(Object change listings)
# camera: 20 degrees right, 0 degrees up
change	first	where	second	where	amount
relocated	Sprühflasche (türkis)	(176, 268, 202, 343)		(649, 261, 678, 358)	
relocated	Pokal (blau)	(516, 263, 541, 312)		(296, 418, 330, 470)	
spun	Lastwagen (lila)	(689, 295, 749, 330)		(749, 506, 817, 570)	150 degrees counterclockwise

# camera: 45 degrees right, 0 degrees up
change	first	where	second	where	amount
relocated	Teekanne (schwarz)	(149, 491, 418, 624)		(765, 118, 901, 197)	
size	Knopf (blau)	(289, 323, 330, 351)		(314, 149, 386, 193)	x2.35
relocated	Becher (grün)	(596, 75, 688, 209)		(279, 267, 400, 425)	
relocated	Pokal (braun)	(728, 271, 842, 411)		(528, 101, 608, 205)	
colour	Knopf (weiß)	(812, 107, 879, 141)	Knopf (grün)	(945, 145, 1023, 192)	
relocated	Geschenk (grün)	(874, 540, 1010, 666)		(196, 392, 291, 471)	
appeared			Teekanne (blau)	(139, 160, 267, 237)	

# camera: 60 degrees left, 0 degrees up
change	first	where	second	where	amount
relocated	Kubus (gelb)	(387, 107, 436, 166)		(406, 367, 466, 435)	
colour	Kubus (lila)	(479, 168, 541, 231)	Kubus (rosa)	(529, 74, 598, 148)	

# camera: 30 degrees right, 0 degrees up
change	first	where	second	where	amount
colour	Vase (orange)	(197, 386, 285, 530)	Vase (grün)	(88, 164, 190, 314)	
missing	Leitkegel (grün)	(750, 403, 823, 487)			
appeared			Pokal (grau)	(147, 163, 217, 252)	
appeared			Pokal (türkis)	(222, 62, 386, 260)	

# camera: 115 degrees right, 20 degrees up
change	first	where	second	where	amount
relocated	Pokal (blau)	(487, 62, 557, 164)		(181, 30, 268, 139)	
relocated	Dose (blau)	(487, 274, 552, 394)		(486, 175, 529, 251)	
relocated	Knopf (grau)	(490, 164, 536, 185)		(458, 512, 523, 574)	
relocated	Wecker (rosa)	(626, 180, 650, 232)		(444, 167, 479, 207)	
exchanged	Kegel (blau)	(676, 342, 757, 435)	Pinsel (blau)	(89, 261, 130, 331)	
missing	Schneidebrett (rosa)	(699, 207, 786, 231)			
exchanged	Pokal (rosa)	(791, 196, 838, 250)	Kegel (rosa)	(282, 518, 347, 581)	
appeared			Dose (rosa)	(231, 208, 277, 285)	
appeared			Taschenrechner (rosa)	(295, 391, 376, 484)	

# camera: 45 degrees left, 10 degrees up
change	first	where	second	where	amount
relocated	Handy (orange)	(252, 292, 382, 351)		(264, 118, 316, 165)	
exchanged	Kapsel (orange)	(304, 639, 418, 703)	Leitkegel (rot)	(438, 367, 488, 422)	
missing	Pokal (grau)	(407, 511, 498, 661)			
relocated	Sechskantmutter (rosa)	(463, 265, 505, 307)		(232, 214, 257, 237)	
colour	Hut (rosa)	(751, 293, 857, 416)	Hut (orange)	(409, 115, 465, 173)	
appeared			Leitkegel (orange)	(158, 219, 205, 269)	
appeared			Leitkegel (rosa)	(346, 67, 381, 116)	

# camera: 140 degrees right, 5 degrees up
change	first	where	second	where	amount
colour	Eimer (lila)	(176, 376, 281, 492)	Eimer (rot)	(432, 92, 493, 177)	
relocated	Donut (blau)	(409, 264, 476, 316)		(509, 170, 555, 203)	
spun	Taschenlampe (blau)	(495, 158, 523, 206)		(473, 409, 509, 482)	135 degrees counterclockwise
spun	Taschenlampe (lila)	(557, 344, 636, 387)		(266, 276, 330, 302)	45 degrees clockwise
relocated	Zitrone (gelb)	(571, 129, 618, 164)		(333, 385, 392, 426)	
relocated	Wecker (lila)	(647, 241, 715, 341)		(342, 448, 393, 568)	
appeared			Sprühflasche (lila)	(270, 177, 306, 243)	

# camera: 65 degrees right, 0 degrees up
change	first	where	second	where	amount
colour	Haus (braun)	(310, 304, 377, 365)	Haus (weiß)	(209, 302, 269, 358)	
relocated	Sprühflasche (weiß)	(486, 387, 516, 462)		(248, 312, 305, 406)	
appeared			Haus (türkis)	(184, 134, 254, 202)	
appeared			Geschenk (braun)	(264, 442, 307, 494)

### WHAT YOU ARE ASKED TO DO
Nothing in the records may be dropped; reproduce them exactly.

### RESPONSE AREA
# camera: 20 degrees right, 0 degrees up
change	first	where	second	where	amount
relocated	Sprühflasche (türkis)	(176, 268, 202, 343)		(649, 261, 678, 358)	
relocated	Pokal (blau)	(516, 263, 541, 312)		(296, 418, 330, 470)	
spun	Lastwagen (lila)	(689, 295, 749, 330)		(749, 506, 817, 570)	150 degrees counterclockwise

# camera: 45 degrees right, 0 degrees up
change	first	where	second	where	amount
relocated	Teekanne (schwarz)	(149, 491, 418, 624)		(765, 118, 901, 197)	
size	Knopf (blau)	(289, 323, 330, 351)		(314, 149, 386, 193)	x2.35
relocated	Becher (grün)	(596, 75, 688, 209)		(279, 267, 400, 425)	
relocated	Pokal (braun)	(728, 271, 842, 411)		(528, 101, 608, 205)	
colour	Knopf (weiß)	(812, 107, 879, 141)	Knopf (grün)	(945, 145, 1023, 192)	
relocated	Geschenk (grün)	(874, 540, 1010, 666)		(196, 392, 291, 471)	
appeared			Teekanne (blau)	(139, 160, 267, 237)	

# camera: 60 degrees left, 0 degrees up
change	first	where	second	where	amount
relocated	Kubus (gelb)	(387, 107, 436, 166)		(406, 367, 466, 435)	
colour	Kubus (lila)	(479, 168, 541, 231)	Kubus (rosa)	(529, 74, 598, 148)	

# camera: 30 degrees right, 0 degrees up
change	first	where	second	where	amount
colour	Vase (orange)	(197, 386, 285, 530)	Vase (grün)	(88, 164, 190, 314)	
missing	Leitkegel (grün)	(750, 403, 823, 487)			
appeared			Pokal (grau)	(147, 163, 217, 252)	
appeared			Pokal (türkis)	(222, 62, 386, 260)	

# camera: 115 degrees right, 20 degrees up
change	first	where	second	where	amount
relocated	Pokal (blau)	(487, 62, 557, 164)		(181, 30, 268, 139)	
relocated	Dose (blau)	(487, 274, 552, 394)		(486, 175, 529, 251)	
relocated	Knopf (grau)	(490, 164, 536, 185)		(458, 512, 523, 574)	
relocated	Wecker (rosa)	(626, 180, 650, 232)		(444, 167, 479, 207)	
exchanged	Kegel (blau)	(676, 342, 757, 435)	Pinsel (blau)	(89, 261, 130, 331)	
missing	Schneidebrett (rosa)	(699, 207, 786, 231)			
exchanged	Pokal (rosa)	(791, 196, 838, 250)	Kegel (rosa)	(282, 518, 347, 581)	
appeared			Dose (rosa)	(231, 208, 277, 285)	
appeared			Taschenrechner (rosa)	(295, 391, 376, 484)	

# camera: 45 degrees left, 10 degrees up
change	first	where	second	where	amount
relocated	Handy (orange)	(252, 292, 382, 351)		(264, 118, 316, 165)	
exchanged	Kapsel (orange)	(304, 639, 418, 703)	Leitkegel (rot)	(438, 367, 488, 422)	
missing	Pokal (grau)	(407, 511, 498, 661)			
relocated	Sechskantmutter (rosa)	(463, 265, 505, 307)		(232, 214, 257, 237)	
colour	Hut (rosa)	(751, 293, 857, 416)	Hut (orange)	(409, 115, 465, 173)	
appeared			Leitkegel (orange)	(158, 219, 205, 269)	
appeared			Leitkegel (rosa)	(346, 67, 381, 116)	

# camera: 140 degrees right, 5 degrees up
change	first	where	second	where	amount
colour	Eimer (lila)	(176, 376, 281, 492)	Eimer (rot)	(432, 92, 493, 177)	
relocated	Donut (blau)	(409, 264, 476, 316)		(509, 170, 555, 203)	
spun	Taschenlampe (blau)	(495, 158, 523, 206)		(473, 409, 509, 482)	135 degrees counterclockwise
spun	Taschenlampe (lila)	(557, 344, 636, 387)		(266, 276, 330, 302)	45 degrees clockwise
relocated	Zitrone (gelb)	(571, 129, 618, 164)		(333, 385, 392, 426)	
relocated	Wecker (lila)	(647, 241, 715, 341)		(342, 448, 393, 568)	
appeared			Sprühflasche (lila)	(270, 177, 306, 243)	

# camera: 65 degrees right, 0 degrees up
change	first	where	second	where	amount
colour	Haus (braun)	(310, 304, 377, 365)	Haus (weiß)	(209, 302, 269, 358)	
relocated	Sprühflasche (weiß)	(486, 387, 516, 462)		(248, 312, 305, 406)	
appeared			Haus (türkis)	(184, 134, 254, 202)	
appeared			Geschenk (braun)	(264, 442, 307, 494)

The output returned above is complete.